▸ Supplied data:
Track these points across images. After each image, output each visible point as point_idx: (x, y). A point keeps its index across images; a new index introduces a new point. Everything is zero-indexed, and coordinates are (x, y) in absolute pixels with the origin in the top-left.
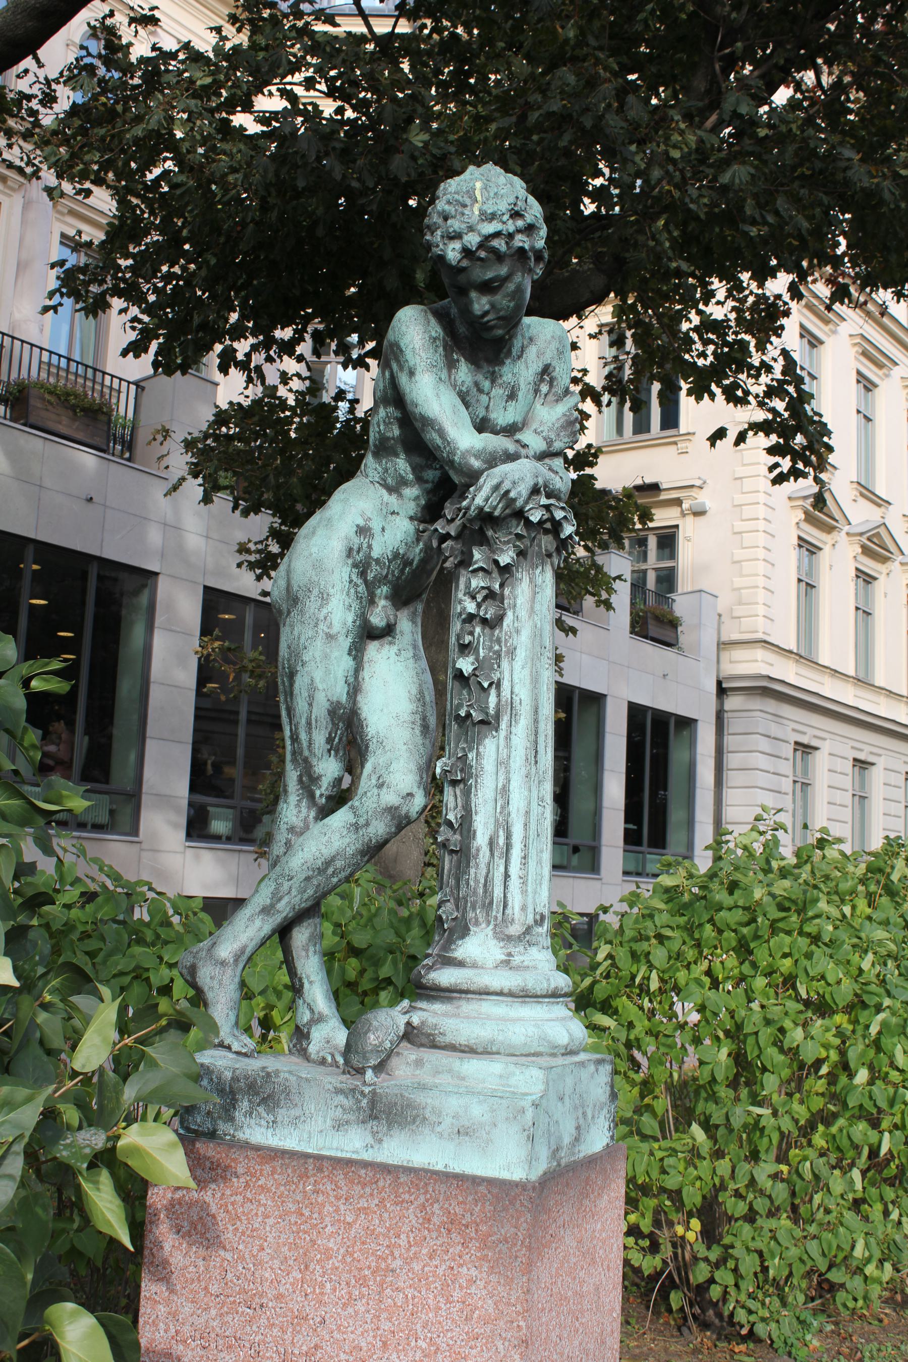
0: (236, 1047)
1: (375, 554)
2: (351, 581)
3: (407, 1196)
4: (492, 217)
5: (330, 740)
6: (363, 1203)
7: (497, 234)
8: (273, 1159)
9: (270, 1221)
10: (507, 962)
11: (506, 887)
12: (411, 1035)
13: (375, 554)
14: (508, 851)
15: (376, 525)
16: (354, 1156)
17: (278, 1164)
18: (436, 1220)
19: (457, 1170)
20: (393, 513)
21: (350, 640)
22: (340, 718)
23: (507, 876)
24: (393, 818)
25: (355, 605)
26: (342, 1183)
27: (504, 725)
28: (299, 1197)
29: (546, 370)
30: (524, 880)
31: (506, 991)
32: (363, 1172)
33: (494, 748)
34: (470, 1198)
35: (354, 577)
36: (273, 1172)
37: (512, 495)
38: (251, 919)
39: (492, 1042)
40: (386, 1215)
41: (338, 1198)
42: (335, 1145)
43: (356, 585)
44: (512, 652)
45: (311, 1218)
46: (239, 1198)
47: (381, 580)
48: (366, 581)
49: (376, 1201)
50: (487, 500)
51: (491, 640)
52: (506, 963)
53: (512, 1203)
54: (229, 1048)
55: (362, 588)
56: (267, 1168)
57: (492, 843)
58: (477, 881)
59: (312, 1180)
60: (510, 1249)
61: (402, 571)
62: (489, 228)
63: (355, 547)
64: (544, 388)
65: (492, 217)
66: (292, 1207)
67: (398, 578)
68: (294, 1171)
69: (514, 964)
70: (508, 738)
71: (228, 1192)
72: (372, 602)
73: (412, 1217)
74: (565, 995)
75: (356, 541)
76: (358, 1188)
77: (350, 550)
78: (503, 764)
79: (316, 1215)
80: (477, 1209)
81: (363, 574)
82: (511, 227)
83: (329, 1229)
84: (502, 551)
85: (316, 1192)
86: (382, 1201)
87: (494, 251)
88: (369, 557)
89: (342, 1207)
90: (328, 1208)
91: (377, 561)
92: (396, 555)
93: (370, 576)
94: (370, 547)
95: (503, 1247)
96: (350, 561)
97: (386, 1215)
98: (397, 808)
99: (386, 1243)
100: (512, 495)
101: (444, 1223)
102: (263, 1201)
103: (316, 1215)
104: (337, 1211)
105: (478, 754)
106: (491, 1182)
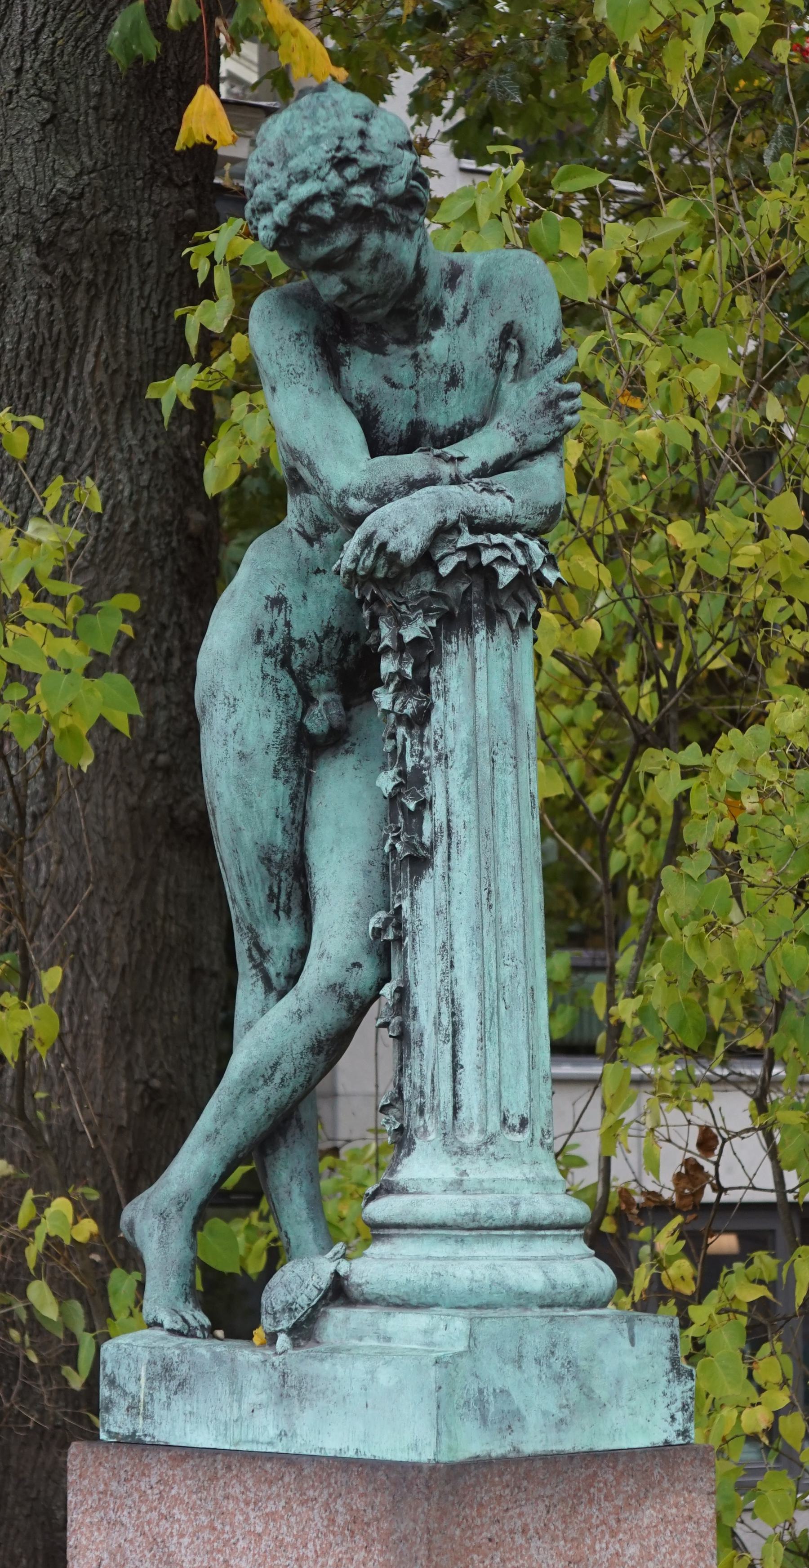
0: (167, 1325)
1: (296, 634)
2: (265, 676)
3: (311, 1493)
4: (304, 176)
5: (272, 897)
6: (271, 1507)
7: (317, 198)
8: (184, 1459)
9: (186, 1541)
10: (460, 1183)
11: (455, 1080)
12: (338, 1292)
13: (296, 634)
14: (455, 1033)
15: (291, 593)
16: (270, 1449)
17: (188, 1465)
18: (340, 1520)
19: (369, 1456)
20: (318, 571)
21: (273, 756)
22: (280, 866)
23: (456, 1066)
24: (340, 999)
25: (277, 708)
26: (250, 1483)
27: (439, 858)
28: (210, 1506)
29: (508, 332)
30: (482, 1068)
31: (450, 1222)
32: (268, 1466)
33: (430, 892)
34: (370, 1488)
35: (269, 670)
36: (186, 1478)
37: (391, 548)
38: (193, 1153)
39: (425, 1289)
40: (293, 1519)
41: (247, 1504)
42: (250, 1437)
43: (275, 680)
44: (443, 758)
45: (223, 1532)
46: (155, 1515)
47: (317, 666)
48: (291, 672)
49: (283, 1503)
50: (356, 560)
51: (421, 743)
52: (458, 1185)
53: (409, 1490)
54: (161, 1325)
55: (286, 682)
56: (179, 1472)
57: (437, 1024)
58: (422, 1076)
59: (222, 1482)
60: (410, 1549)
61: (345, 650)
62: (301, 192)
63: (267, 629)
64: (512, 358)
65: (304, 176)
66: (204, 1519)
67: (340, 661)
68: (205, 1473)
69: (466, 1185)
70: (447, 877)
71: (144, 1509)
72: (307, 699)
73: (317, 1519)
74: (577, 1226)
75: (266, 620)
76: (265, 1487)
77: (260, 633)
78: (443, 912)
79: (227, 1528)
80: (377, 1501)
81: (285, 663)
82: (334, 180)
83: (242, 1544)
84: (409, 621)
85: (227, 1497)
86: (289, 1501)
87: (316, 220)
88: (288, 639)
89: (252, 1515)
90: (240, 1517)
91: (302, 643)
92: (328, 631)
93: (296, 666)
94: (288, 624)
95: (404, 1547)
96: (260, 649)
97: (293, 1519)
98: (341, 986)
99: (295, 1556)
100: (391, 548)
101: (347, 1523)
102: (177, 1516)
103: (227, 1528)
104: (247, 1520)
105: (413, 903)
106: (390, 1466)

▸ What you need to do:
Revise the listing from its first line through the line containing "28: (299, 1197)", replacing "top-left" with "upper-left" and leaving everything else unchanged. Leave the pictures out of your answer.

▸ Task solution:
Track these points across images. After each image, output each visible point as point_idx: (x, y). A point keeps its index across images; a new index introduces a new point. Everything is zero-indexed, and coordinates are (x, y) in absolute pixels with the origin in the upper-left.
0: (236, 1047)
1: (375, 554)
2: (351, 581)
3: (407, 1196)
4: (492, 217)
5: (330, 740)
6: (363, 1203)
7: (497, 234)
8: (273, 1159)
9: (270, 1221)
10: (507, 962)
11: (506, 887)
12: (411, 1035)
13: (375, 554)
14: (508, 851)
15: (376, 525)
16: (354, 1156)
17: (278, 1164)
18: (436, 1220)
19: (457, 1170)
20: (393, 513)
21: (350, 640)
22: (340, 718)
23: (507, 876)
24: (393, 818)
25: (355, 605)
26: (342, 1183)
27: (504, 725)
28: (299, 1197)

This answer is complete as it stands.